-- Your instructions --
Copy every line that contains the string "purple" from the entries below.

□ □ □ □ □

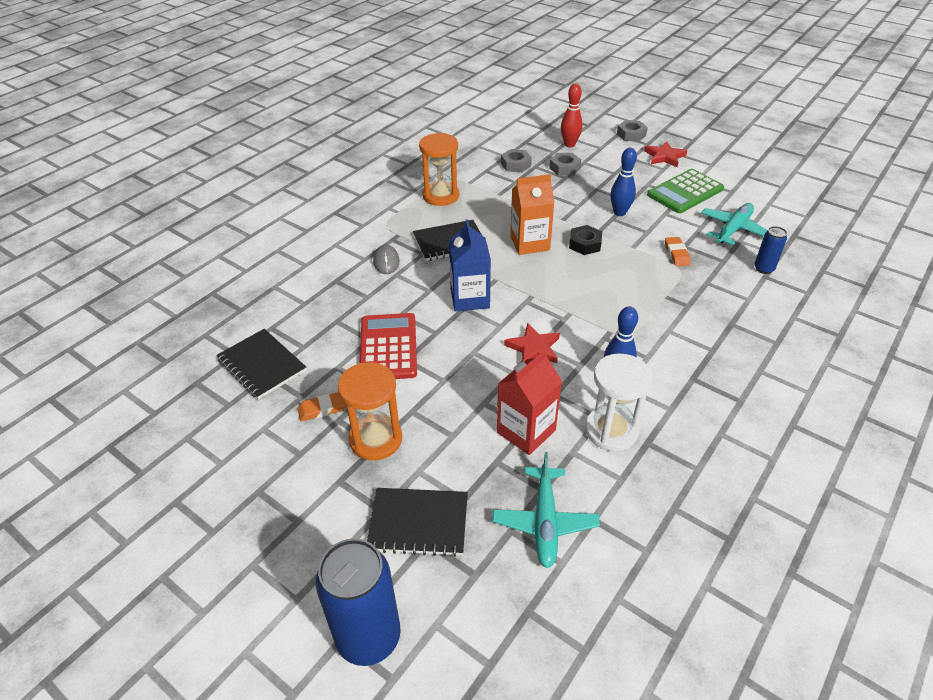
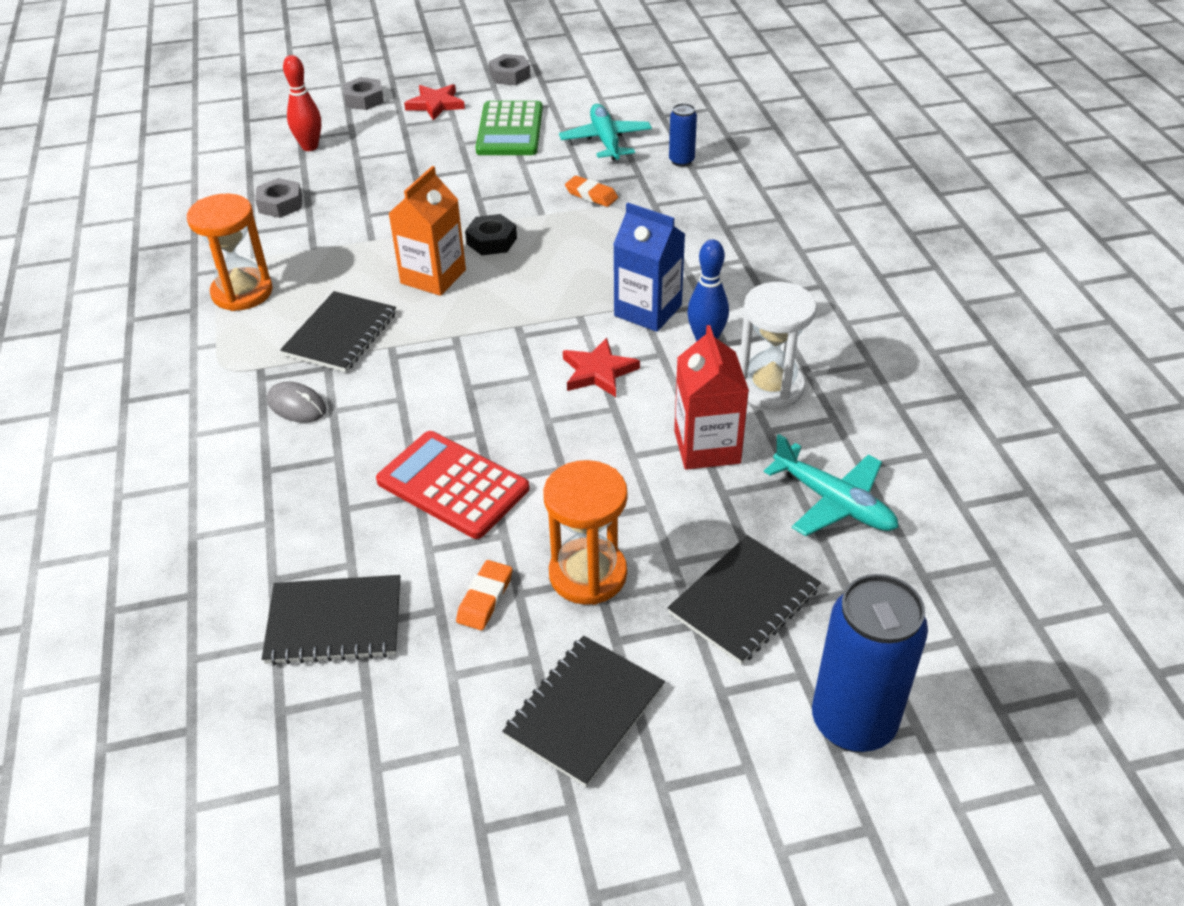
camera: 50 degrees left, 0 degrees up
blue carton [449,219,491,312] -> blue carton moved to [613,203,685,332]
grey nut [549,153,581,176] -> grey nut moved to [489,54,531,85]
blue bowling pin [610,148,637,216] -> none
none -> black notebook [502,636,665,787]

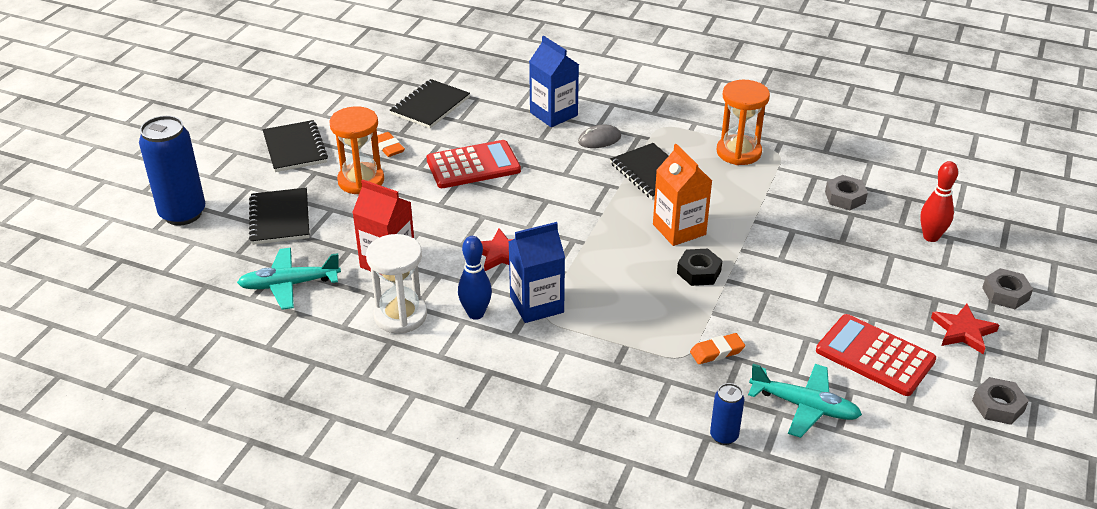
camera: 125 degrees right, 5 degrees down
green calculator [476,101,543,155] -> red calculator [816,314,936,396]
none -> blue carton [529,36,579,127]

□ □ □ □ □

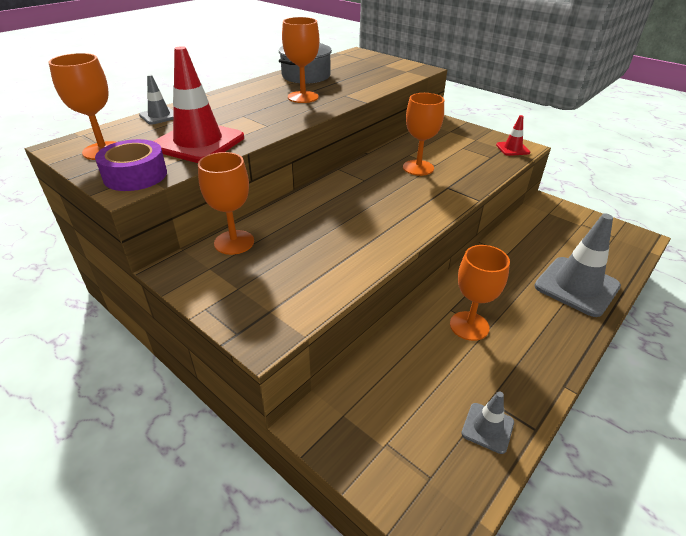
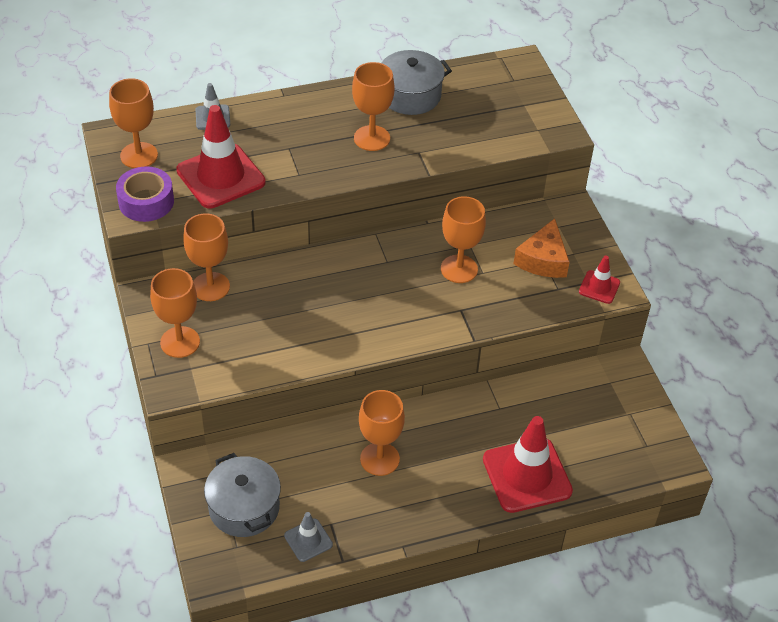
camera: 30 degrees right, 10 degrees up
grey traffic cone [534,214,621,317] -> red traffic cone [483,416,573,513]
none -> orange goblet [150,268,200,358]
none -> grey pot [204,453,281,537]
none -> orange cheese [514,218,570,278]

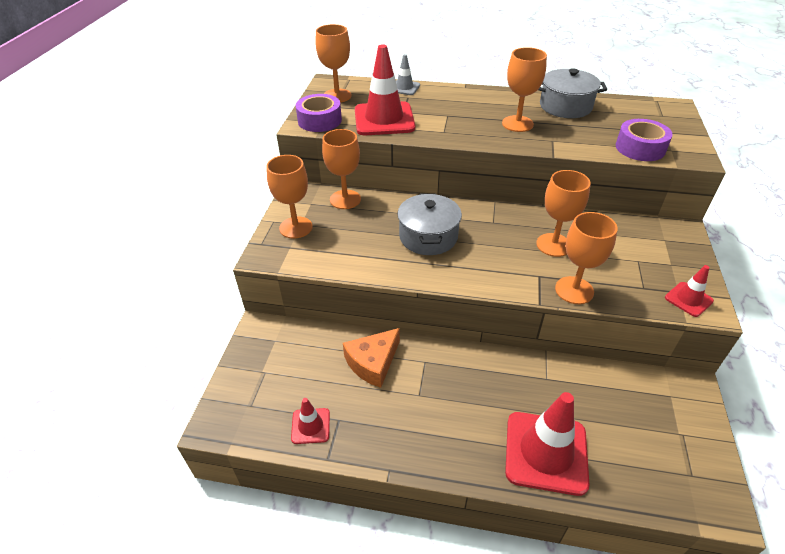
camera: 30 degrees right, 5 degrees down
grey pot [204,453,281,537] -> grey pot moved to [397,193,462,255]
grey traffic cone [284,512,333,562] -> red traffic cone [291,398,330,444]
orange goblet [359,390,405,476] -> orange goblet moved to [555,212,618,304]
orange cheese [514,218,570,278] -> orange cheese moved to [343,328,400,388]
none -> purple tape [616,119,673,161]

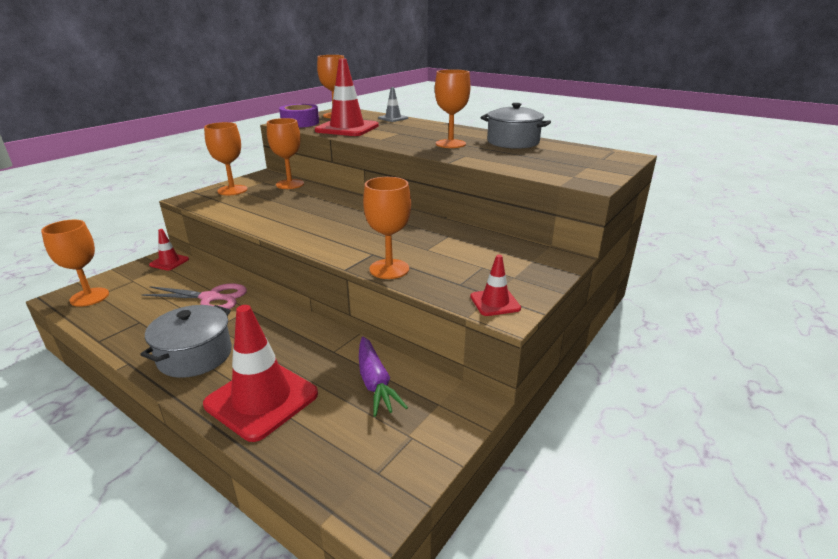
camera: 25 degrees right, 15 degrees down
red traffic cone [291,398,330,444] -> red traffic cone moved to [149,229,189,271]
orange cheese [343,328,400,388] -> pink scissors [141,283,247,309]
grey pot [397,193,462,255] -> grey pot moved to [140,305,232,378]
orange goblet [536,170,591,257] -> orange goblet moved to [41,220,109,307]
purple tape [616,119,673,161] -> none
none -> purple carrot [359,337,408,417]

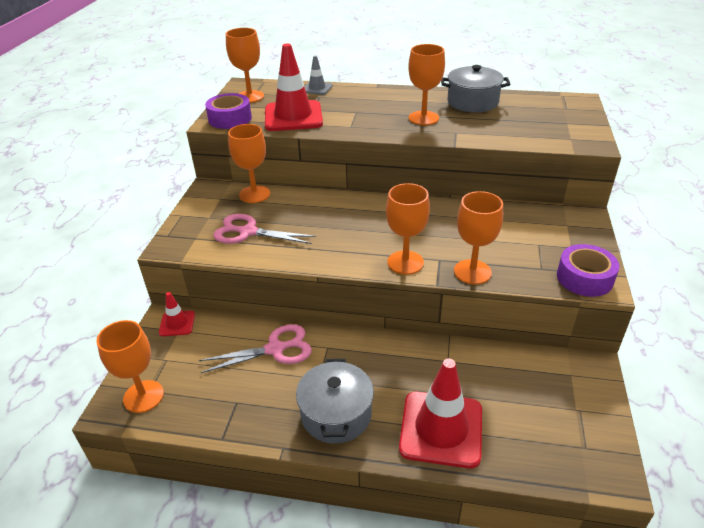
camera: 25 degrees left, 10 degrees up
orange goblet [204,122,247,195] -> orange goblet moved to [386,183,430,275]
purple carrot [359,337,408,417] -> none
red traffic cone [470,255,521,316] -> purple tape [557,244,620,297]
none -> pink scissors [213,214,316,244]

□ □ □ □ □

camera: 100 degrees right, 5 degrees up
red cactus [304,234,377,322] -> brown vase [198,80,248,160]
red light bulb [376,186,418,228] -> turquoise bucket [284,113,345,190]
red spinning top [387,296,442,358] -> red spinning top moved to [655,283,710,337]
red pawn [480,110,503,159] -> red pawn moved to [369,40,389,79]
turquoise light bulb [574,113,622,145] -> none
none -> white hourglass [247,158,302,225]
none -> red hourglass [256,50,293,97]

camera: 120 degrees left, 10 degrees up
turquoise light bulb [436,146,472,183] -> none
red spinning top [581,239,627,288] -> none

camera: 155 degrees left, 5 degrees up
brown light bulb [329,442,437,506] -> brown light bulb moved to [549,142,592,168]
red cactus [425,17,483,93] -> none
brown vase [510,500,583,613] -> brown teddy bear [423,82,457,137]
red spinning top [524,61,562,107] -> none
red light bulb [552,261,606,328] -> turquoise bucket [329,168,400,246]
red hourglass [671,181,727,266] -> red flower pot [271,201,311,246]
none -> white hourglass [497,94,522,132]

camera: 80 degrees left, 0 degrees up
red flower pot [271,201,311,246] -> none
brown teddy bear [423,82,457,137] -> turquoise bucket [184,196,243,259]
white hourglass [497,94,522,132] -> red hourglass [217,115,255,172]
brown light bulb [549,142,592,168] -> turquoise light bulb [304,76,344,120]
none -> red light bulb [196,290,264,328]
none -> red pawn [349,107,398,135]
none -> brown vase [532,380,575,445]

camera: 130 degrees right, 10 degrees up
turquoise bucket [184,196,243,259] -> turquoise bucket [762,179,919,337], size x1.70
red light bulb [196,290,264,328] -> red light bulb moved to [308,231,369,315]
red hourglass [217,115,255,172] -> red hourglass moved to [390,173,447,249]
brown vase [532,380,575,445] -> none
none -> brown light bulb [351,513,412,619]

□ □ □ □ □

-- Answer box --
none -> purple tape [616,119,673,161]
purple tape [616,119,673,161] -> none
none -> purple carrot [359,337,408,417]
purple carrot [359,337,408,417] -> none
red traffic cone [470,255,521,316] -> purple tape [557,244,620,297]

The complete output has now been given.